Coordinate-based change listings
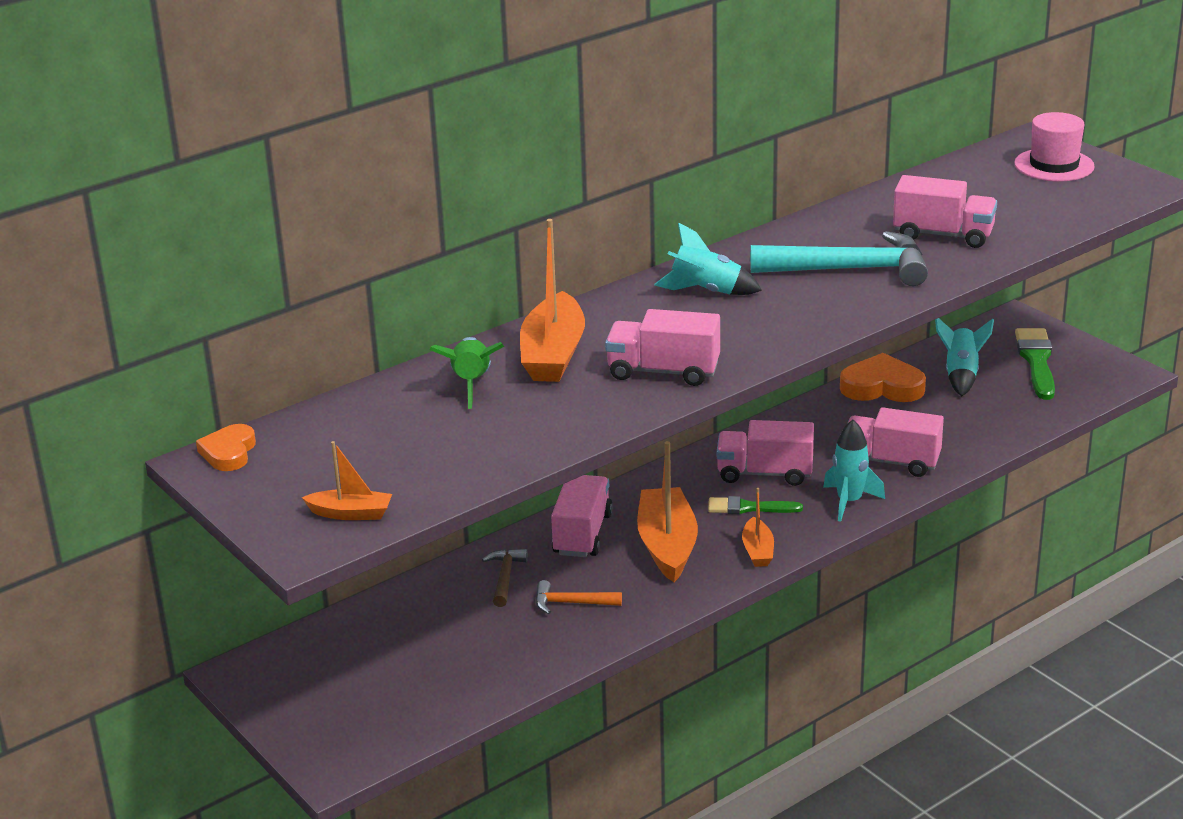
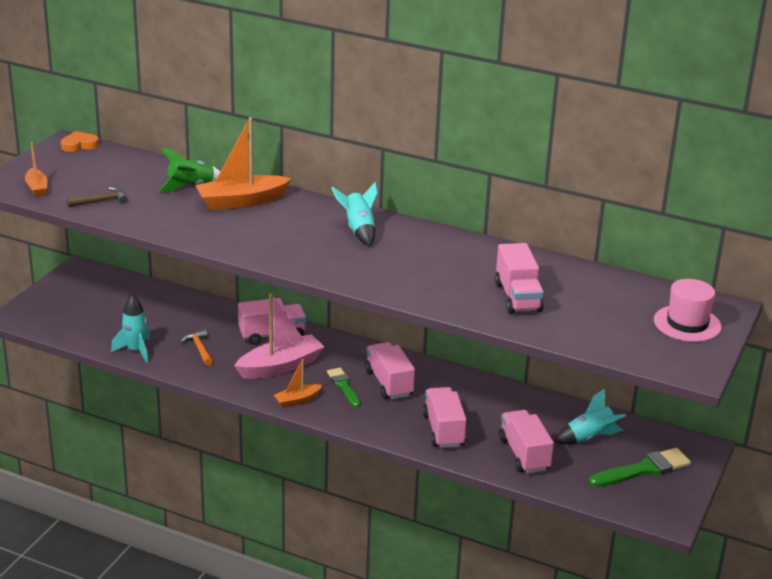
camera: 60 degrees right, 0 degrees up
(505, 577) = (211, 321): brown hammer -> brown hammer (101, 201)
(663, 372) = (244, 237): pink truck -> pink truck (524, 454)
(667, 545) = (280, 366): orange boat -> pink boat
(849, 502) = (380, 423): turquoise rocket -> turquoise rocket (136, 351)
(850, 270) = (432, 272): turquoise hammer -> none
(882, 386) = (541, 406): orange heart -> none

» **WHAT IS REQUIRED**:
Write out the records above exactly as they appear, leaving out any pictures.

» **SOLUTION FOR THIS EXERCISE**:
camera: 60 degrees right, 0 degrees up
(505, 577) = (211, 321): brown hammer -> brown hammer (101, 201)
(663, 372) = (244, 237): pink truck -> pink truck (524, 454)
(667, 545) = (280, 366): orange boat -> pink boat
(849, 502) = (380, 423): turquoise rocket -> turquoise rocket (136, 351)
(850, 270) = (432, 272): turquoise hammer -> none
(882, 386) = (541, 406): orange heart -> none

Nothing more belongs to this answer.